### RECORDS
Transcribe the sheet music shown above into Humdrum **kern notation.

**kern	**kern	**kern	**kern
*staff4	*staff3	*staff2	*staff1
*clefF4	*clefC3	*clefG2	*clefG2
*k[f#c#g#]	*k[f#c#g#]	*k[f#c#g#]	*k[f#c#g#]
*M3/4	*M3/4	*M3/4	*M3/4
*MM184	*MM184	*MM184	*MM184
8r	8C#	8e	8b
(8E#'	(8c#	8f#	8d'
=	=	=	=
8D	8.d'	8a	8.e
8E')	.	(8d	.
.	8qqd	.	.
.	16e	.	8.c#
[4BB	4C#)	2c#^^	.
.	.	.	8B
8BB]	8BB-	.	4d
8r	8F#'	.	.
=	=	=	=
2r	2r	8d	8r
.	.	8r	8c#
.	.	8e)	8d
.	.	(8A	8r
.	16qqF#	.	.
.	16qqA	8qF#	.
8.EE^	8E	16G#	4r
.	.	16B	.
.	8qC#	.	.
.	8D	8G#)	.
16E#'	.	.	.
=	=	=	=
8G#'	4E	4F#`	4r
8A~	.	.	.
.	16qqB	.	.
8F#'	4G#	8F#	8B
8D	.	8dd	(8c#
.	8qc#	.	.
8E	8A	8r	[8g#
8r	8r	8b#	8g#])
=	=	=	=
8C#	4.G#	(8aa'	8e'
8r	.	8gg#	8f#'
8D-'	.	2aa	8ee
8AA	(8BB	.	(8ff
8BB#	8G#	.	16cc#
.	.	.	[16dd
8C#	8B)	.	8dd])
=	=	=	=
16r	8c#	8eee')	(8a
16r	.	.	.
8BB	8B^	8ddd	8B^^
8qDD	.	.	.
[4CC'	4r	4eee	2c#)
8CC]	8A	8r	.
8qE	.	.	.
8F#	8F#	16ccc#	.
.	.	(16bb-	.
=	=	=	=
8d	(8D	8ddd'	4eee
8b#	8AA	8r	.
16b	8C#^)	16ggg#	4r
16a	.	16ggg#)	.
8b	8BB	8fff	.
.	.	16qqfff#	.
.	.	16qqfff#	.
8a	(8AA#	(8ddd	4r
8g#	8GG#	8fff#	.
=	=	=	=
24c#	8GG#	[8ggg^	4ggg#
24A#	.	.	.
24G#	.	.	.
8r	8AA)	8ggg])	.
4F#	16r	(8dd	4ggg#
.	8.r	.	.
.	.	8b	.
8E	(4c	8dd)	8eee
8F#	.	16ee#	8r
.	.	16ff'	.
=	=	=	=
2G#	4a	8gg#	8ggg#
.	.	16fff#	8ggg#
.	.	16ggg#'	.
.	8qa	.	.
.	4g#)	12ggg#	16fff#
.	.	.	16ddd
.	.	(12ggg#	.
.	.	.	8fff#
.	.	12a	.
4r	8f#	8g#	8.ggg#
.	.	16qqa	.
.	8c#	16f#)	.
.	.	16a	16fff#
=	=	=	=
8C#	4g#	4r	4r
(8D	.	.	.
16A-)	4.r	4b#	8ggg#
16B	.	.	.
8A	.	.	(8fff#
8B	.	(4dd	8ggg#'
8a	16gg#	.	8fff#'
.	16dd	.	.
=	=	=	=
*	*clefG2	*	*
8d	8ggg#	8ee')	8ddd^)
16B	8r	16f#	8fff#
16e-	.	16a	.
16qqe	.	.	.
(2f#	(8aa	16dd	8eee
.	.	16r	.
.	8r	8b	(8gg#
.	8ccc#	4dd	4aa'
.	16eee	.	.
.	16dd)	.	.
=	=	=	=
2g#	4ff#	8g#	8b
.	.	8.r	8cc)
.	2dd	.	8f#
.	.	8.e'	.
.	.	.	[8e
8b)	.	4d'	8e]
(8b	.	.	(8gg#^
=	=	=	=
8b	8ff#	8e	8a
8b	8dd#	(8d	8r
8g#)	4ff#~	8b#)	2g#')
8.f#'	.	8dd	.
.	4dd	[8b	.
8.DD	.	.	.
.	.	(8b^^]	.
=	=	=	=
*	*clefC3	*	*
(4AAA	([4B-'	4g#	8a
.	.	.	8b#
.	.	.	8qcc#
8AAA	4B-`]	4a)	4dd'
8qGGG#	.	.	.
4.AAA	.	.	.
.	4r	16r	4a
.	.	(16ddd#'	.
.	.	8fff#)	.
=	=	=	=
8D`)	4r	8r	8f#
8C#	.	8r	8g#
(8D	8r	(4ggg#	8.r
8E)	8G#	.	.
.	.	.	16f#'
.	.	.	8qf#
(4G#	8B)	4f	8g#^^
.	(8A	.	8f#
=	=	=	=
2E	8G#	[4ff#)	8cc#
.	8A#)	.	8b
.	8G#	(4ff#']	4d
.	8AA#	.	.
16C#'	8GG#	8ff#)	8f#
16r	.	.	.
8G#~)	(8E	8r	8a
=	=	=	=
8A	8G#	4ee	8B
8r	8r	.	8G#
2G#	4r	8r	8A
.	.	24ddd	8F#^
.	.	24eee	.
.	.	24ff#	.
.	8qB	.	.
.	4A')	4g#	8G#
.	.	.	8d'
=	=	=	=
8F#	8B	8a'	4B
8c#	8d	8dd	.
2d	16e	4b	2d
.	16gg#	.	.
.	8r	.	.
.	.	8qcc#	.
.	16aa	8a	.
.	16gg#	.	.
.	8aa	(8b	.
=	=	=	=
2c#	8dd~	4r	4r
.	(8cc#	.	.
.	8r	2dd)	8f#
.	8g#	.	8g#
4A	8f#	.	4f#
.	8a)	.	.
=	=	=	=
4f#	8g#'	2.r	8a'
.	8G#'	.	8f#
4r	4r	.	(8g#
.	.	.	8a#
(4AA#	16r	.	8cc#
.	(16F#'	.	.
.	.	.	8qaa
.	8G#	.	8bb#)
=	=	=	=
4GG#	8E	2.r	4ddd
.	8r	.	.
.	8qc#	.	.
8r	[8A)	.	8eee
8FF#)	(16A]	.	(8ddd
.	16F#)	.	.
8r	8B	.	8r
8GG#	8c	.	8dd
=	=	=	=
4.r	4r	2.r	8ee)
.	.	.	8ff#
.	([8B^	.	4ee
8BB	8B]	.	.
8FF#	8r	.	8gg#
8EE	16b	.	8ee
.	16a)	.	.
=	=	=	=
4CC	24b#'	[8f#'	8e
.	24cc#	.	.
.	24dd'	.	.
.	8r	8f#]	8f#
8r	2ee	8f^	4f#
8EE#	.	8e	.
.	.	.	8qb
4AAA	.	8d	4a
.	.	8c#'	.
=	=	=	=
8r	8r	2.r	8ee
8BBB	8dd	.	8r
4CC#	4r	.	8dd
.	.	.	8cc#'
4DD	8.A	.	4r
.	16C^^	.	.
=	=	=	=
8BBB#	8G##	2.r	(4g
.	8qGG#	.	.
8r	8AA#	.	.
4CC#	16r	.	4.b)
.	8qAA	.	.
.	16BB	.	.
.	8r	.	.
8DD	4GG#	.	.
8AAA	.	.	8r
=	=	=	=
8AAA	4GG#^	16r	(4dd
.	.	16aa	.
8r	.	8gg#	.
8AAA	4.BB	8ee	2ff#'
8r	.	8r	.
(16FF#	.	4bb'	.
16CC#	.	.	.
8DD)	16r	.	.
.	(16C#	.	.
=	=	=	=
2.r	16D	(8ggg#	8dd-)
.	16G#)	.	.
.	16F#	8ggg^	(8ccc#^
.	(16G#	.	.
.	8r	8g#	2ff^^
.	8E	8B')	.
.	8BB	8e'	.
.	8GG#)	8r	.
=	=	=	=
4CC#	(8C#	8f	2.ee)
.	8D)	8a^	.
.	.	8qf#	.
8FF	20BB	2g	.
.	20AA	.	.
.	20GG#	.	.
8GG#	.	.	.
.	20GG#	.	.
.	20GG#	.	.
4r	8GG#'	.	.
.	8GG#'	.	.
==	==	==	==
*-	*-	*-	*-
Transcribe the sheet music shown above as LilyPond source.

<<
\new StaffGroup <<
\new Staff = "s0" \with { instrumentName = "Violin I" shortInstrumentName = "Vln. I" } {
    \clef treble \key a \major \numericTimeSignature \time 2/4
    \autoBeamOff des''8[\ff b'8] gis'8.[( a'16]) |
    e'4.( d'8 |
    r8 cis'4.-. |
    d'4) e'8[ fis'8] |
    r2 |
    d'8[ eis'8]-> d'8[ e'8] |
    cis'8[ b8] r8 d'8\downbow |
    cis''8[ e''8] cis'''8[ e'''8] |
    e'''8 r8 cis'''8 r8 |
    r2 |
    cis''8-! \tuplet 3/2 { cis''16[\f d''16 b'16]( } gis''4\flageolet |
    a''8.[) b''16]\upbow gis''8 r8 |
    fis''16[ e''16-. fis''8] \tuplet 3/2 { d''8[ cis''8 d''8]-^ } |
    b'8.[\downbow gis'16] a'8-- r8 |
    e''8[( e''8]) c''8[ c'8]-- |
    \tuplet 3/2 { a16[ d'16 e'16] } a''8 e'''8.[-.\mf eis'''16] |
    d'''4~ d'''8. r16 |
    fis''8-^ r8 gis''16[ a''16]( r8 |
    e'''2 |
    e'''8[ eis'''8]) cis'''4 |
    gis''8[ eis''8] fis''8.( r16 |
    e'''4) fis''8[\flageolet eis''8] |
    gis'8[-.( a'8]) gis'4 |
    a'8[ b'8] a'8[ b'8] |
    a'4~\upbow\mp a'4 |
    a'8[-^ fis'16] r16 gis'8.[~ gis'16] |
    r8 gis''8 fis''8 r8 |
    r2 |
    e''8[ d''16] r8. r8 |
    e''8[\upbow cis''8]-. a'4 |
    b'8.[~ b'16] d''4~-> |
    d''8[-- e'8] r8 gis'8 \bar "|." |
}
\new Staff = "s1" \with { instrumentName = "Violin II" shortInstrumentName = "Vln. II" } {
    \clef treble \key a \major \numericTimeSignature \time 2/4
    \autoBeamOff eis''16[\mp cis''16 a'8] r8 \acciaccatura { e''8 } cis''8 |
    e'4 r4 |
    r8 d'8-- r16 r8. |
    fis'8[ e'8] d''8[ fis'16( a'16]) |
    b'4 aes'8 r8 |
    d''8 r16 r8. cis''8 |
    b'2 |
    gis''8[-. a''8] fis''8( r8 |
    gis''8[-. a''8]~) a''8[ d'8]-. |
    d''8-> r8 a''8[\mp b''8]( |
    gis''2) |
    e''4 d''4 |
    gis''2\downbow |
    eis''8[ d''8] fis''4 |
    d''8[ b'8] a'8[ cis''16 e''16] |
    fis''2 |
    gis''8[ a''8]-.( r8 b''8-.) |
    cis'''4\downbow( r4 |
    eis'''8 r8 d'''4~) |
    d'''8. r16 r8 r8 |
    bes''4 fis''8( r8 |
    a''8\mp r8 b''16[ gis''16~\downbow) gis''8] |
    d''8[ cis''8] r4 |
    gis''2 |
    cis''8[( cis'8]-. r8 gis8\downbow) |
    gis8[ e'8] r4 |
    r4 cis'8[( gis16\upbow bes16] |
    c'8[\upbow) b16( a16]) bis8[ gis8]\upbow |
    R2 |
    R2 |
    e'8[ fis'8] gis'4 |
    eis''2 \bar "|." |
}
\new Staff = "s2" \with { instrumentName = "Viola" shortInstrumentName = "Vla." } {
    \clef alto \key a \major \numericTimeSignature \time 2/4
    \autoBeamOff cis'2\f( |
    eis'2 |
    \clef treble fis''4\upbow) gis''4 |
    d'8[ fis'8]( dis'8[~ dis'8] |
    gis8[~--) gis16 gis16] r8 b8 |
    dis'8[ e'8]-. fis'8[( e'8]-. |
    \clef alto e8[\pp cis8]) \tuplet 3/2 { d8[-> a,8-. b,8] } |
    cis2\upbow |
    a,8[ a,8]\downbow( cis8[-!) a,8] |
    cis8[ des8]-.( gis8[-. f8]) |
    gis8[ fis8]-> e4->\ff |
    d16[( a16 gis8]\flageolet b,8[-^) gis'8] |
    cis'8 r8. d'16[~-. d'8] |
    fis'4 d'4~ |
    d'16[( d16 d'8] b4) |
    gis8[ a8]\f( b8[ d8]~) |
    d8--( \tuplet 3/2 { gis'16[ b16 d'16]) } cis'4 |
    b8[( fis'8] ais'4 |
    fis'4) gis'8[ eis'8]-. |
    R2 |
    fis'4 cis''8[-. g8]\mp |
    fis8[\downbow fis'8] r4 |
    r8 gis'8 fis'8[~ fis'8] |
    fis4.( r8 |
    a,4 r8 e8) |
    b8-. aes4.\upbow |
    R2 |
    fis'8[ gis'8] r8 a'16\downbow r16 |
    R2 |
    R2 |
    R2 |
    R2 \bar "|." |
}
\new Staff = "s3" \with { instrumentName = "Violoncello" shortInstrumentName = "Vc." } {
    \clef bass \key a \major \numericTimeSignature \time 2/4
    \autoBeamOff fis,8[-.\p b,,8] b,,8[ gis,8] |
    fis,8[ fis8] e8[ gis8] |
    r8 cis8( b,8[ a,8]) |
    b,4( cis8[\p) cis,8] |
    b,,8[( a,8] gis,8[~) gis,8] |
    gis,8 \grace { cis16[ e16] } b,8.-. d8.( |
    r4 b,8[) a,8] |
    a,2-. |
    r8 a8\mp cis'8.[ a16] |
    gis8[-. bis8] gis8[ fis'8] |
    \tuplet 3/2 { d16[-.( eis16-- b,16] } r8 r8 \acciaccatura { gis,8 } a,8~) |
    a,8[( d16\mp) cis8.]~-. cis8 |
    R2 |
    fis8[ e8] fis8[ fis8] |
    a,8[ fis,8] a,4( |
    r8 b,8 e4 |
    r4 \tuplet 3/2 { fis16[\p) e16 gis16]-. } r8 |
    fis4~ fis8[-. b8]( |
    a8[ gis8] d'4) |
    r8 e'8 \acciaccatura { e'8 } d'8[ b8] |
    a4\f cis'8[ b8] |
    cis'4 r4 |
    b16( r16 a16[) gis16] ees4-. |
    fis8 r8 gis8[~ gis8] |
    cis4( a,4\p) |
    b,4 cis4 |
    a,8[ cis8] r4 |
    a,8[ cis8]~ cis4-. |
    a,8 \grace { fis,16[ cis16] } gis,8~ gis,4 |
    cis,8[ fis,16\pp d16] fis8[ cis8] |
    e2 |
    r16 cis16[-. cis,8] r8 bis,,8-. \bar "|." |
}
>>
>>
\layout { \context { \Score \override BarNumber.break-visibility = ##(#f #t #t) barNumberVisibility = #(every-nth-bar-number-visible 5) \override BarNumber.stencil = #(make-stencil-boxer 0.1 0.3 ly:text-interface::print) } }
######
=== WHAT TO WORK ON ===
How many of the lines above contain the string "tuplet"? Reply with the number alone.

=== ANSWER TO THIS TASK ===
7